• **Task**
Reprint all records below exactly. No images.

[[ Records for processing open ]]

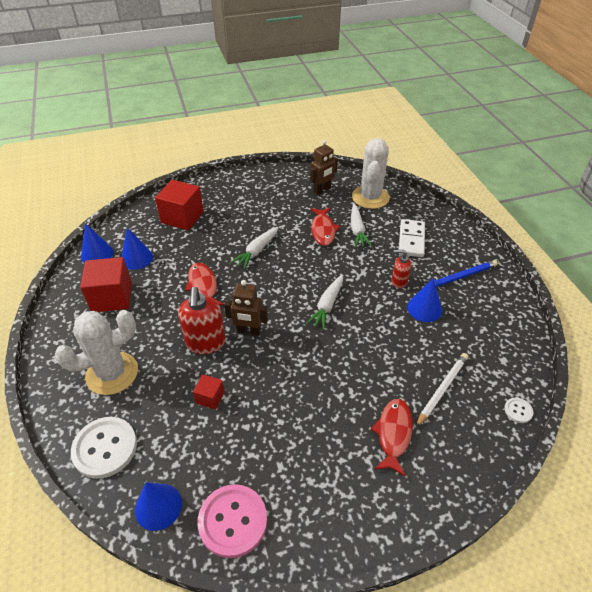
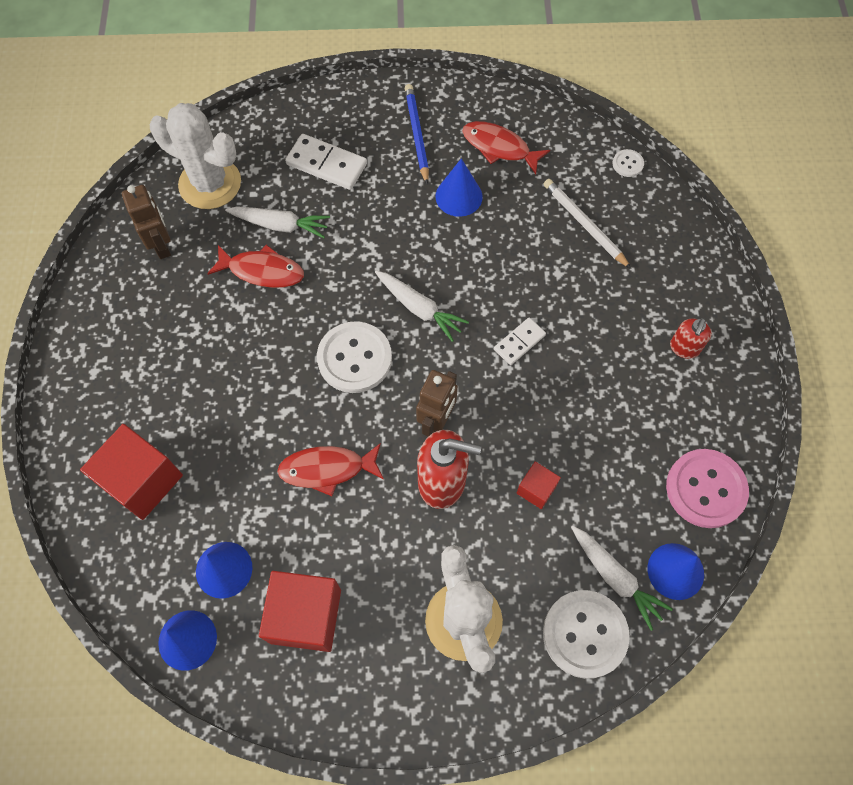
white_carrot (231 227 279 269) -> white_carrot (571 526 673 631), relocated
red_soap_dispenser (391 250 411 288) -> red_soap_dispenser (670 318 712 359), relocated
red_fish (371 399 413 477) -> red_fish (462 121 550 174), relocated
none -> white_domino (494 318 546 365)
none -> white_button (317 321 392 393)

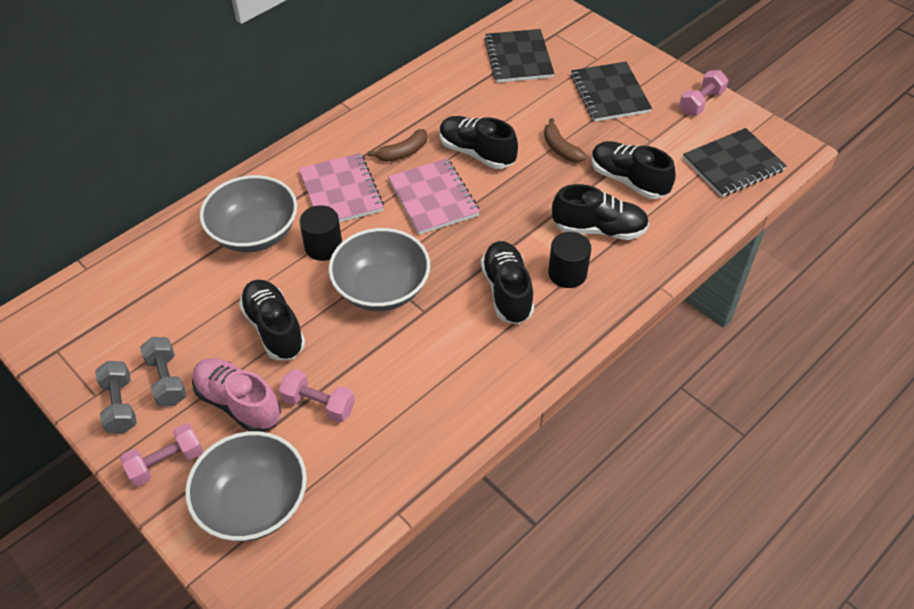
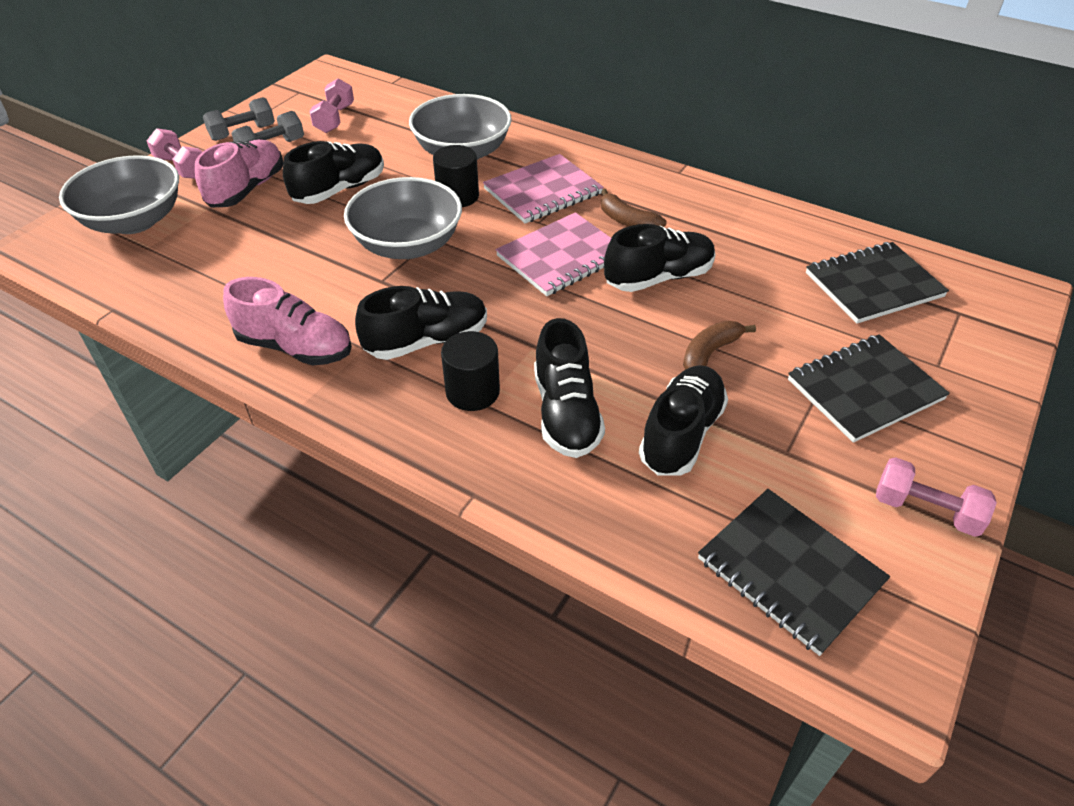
black_shoe (440 116 518 169) -> black_shoe (604 224 716 292), 45 degrees clockwise
pink_dumbbell (279 369 355 423) -> pink_dumbbell (309 78 354 133), relocated
none -> pink_shoe (223 277 352 365)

[[ Records for processing closed ]]

• **Solution**
white_carrot (231 227 279 269) -> white_carrot (571 526 673 631), relocated
red_soap_dispenser (391 250 411 288) -> red_soap_dispenser (670 318 712 359), relocated
red_fish (371 399 413 477) -> red_fish (462 121 550 174), relocated
none -> white_domino (494 318 546 365)
none -> white_button (317 321 392 393)

black_shoe (440 116 518 169) -> black_shoe (604 224 716 292), 45 degrees clockwise
pink_dumbbell (279 369 355 423) -> pink_dumbbell (309 78 354 133), relocated
none -> pink_shoe (223 277 352 365)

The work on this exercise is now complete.